Using the records below, write out again exactly the lines that begin at the line containing "R15: 1k (IND, U3/OUT) -> 22k (IND, U3/OUT)" and end at the line containing "D2: zener 4.7V", and no other lines.

=-=-=-=-=

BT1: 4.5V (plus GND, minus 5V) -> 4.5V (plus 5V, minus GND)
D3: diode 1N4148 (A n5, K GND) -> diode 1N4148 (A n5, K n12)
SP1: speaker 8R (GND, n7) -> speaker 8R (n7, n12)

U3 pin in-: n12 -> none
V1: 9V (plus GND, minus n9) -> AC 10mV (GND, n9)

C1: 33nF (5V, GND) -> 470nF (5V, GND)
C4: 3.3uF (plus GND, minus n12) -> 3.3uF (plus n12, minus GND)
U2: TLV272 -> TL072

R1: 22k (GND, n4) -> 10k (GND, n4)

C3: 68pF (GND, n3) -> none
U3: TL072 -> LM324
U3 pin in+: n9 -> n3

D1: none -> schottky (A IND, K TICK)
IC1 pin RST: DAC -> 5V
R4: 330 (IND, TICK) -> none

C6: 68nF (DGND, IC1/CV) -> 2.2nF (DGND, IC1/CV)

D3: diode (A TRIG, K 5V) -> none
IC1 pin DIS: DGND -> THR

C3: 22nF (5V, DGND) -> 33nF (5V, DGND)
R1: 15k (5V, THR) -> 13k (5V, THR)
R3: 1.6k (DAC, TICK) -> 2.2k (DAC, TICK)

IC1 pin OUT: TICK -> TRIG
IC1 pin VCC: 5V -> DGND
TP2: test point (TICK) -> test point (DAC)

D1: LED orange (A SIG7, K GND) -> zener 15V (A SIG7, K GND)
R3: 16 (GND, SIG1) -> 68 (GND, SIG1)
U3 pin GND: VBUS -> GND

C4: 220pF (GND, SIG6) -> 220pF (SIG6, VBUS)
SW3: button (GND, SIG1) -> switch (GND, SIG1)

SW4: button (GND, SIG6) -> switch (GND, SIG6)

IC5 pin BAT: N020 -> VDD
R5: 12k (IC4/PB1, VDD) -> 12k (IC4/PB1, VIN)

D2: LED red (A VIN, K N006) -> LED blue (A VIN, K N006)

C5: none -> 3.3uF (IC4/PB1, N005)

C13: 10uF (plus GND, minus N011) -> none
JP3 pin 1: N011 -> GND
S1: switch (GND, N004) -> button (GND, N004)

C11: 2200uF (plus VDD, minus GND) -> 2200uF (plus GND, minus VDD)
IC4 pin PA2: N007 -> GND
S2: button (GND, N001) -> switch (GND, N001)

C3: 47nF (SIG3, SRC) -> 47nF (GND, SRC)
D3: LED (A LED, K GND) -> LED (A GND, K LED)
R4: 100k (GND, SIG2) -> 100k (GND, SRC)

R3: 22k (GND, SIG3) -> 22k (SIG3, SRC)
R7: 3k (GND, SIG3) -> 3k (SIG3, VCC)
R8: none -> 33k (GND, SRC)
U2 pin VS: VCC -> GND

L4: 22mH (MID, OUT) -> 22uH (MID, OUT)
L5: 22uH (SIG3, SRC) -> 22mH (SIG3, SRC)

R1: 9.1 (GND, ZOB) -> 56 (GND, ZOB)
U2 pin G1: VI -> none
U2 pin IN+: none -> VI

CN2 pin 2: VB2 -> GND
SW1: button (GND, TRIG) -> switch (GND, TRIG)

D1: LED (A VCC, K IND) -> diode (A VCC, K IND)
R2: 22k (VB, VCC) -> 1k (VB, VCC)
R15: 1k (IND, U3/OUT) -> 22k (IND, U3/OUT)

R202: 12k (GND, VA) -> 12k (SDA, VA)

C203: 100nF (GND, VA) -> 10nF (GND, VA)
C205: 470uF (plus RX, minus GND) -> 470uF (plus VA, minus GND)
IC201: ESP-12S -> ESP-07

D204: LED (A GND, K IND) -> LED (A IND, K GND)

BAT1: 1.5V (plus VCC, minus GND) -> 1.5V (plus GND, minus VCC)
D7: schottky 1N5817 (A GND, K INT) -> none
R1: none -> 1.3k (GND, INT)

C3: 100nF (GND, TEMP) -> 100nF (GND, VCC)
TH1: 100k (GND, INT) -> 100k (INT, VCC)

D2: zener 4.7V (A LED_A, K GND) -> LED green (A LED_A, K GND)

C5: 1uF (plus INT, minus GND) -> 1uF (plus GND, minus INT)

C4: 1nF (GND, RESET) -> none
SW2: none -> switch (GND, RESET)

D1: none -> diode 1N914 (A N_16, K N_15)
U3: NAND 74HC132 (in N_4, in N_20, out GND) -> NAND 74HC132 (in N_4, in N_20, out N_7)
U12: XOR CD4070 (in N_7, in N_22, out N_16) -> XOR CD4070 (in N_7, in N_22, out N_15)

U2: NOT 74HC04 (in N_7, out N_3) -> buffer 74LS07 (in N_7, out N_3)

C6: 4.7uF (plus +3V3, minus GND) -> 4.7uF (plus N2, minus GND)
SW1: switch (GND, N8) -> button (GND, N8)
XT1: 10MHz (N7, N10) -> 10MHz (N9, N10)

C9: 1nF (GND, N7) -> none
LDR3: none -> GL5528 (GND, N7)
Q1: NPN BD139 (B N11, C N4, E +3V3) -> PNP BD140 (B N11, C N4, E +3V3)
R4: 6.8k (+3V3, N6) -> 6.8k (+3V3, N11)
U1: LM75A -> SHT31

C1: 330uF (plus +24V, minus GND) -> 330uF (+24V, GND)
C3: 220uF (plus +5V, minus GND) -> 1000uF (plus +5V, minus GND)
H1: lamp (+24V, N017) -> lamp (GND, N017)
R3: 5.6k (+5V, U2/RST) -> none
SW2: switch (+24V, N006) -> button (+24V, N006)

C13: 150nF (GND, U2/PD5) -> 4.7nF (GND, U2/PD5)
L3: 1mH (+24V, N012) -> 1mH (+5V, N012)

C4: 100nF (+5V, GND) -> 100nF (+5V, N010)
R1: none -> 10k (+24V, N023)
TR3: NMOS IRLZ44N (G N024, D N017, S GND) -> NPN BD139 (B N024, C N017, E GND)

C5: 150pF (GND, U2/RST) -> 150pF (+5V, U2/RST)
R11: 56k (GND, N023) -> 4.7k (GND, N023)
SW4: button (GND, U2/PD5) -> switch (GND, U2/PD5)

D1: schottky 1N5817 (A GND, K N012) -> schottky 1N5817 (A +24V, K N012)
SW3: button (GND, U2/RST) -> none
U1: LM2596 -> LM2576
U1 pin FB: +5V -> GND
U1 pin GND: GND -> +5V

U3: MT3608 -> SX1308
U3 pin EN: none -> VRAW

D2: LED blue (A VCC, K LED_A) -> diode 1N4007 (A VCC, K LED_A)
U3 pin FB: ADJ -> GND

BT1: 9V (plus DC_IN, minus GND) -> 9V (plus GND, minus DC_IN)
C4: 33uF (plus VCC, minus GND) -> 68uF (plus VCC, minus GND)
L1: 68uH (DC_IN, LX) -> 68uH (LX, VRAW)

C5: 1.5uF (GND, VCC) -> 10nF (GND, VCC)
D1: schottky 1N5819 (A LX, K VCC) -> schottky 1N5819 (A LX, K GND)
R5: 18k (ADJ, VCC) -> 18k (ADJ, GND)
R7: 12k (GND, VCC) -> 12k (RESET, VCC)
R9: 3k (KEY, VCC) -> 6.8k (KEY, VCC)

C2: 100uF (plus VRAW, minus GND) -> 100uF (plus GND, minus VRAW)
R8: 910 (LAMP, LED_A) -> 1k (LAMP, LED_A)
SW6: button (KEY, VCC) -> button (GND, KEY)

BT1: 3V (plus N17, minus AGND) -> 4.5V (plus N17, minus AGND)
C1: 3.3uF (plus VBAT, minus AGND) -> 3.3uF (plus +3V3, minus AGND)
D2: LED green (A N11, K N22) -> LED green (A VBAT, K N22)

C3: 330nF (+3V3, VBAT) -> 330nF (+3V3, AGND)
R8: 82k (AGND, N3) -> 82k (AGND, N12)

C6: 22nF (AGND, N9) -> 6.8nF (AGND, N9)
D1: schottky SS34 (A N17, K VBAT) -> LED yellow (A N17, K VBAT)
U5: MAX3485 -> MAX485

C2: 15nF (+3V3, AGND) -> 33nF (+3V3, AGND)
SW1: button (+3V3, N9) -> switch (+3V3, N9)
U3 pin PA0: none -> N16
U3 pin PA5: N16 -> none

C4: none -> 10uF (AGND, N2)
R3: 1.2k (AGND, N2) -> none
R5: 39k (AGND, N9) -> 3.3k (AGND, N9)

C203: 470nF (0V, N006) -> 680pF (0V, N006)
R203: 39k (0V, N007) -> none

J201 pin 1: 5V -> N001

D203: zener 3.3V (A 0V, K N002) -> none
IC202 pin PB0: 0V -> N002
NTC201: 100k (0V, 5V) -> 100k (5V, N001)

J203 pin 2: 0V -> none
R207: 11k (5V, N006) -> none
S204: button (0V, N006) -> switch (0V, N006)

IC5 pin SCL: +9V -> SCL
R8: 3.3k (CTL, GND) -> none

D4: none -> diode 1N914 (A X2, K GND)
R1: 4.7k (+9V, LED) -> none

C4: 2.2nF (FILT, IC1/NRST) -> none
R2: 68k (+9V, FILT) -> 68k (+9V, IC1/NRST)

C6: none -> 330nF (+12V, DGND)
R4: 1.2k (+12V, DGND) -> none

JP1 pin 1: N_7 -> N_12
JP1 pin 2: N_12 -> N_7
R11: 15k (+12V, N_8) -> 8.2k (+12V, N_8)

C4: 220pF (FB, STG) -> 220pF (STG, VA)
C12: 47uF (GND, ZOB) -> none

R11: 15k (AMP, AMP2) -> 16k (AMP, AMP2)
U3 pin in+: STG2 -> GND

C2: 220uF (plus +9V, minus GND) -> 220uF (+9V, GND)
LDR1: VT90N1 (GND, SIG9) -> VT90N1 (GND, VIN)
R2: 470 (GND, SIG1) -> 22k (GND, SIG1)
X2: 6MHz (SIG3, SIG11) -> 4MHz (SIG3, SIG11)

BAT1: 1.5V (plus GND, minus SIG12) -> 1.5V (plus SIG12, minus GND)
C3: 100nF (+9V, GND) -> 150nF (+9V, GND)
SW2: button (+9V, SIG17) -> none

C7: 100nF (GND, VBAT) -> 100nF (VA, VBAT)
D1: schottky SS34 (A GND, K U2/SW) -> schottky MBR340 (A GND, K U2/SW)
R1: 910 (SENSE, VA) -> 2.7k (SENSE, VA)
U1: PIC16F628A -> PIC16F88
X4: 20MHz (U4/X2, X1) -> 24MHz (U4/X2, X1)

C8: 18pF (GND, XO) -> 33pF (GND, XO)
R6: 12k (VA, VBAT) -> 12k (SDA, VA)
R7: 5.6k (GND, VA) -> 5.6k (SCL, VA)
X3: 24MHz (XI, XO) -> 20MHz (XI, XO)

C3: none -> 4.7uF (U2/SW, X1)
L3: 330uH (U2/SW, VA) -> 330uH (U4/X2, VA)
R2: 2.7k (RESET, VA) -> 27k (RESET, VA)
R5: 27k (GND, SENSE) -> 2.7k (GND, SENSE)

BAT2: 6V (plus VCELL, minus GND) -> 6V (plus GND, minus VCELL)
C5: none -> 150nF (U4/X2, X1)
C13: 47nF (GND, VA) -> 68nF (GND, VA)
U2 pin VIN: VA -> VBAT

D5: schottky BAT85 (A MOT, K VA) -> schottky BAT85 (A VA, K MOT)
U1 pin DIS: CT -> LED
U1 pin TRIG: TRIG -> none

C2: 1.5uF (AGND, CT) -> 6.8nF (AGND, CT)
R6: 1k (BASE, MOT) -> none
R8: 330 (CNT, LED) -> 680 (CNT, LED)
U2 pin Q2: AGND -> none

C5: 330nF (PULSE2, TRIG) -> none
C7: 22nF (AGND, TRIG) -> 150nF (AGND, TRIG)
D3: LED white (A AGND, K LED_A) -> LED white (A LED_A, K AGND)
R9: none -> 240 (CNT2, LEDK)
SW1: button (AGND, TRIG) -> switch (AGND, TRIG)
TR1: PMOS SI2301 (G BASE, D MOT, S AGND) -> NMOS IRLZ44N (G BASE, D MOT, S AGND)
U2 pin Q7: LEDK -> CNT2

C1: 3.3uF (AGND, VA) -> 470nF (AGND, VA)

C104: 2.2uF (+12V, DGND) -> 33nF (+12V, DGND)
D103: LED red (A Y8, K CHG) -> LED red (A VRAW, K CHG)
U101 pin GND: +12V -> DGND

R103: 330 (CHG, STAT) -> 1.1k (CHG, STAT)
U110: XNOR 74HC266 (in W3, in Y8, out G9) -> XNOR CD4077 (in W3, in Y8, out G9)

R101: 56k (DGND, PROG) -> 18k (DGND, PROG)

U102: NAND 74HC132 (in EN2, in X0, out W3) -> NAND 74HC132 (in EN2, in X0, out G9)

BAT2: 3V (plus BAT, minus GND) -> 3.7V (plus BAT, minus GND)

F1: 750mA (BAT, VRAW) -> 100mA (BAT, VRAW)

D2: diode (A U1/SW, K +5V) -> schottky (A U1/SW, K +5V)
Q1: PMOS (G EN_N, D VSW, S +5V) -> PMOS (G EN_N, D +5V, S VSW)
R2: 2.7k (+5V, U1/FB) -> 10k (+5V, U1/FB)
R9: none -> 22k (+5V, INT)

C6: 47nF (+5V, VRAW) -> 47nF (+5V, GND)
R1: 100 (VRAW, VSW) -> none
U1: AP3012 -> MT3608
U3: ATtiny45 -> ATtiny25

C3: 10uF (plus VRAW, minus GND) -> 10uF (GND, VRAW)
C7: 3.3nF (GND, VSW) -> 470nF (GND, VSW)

=-=-=-=-=

OUTPUT BELOW:
R15: 1k (IND, U3/OUT) -> 22k (IND, U3/OUT)

R202: 12k (GND, VA) -> 12k (SDA, VA)

C203: 100nF (GND, VA) -> 10nF (GND, VA)
C205: 470uF (plus RX, minus GND) -> 470uF (plus VA, minus GND)
IC201: ESP-12S -> ESP-07

D204: LED (A GND, K IND) -> LED (A IND, K GND)

BAT1: 1.5V (plus VCC, minus GND) -> 1.5V (plus GND, minus VCC)
D7: schottky 1N5817 (A GND, K INT) -> none
R1: none -> 1.3k (GND, INT)

C3: 100nF (GND, TEMP) -> 100nF (GND, VCC)
TH1: 100k (GND, INT) -> 100k (INT, VCC)

D2: zener 4.7V (A LED_A, K GND) -> LED green (A LED_A, K GND)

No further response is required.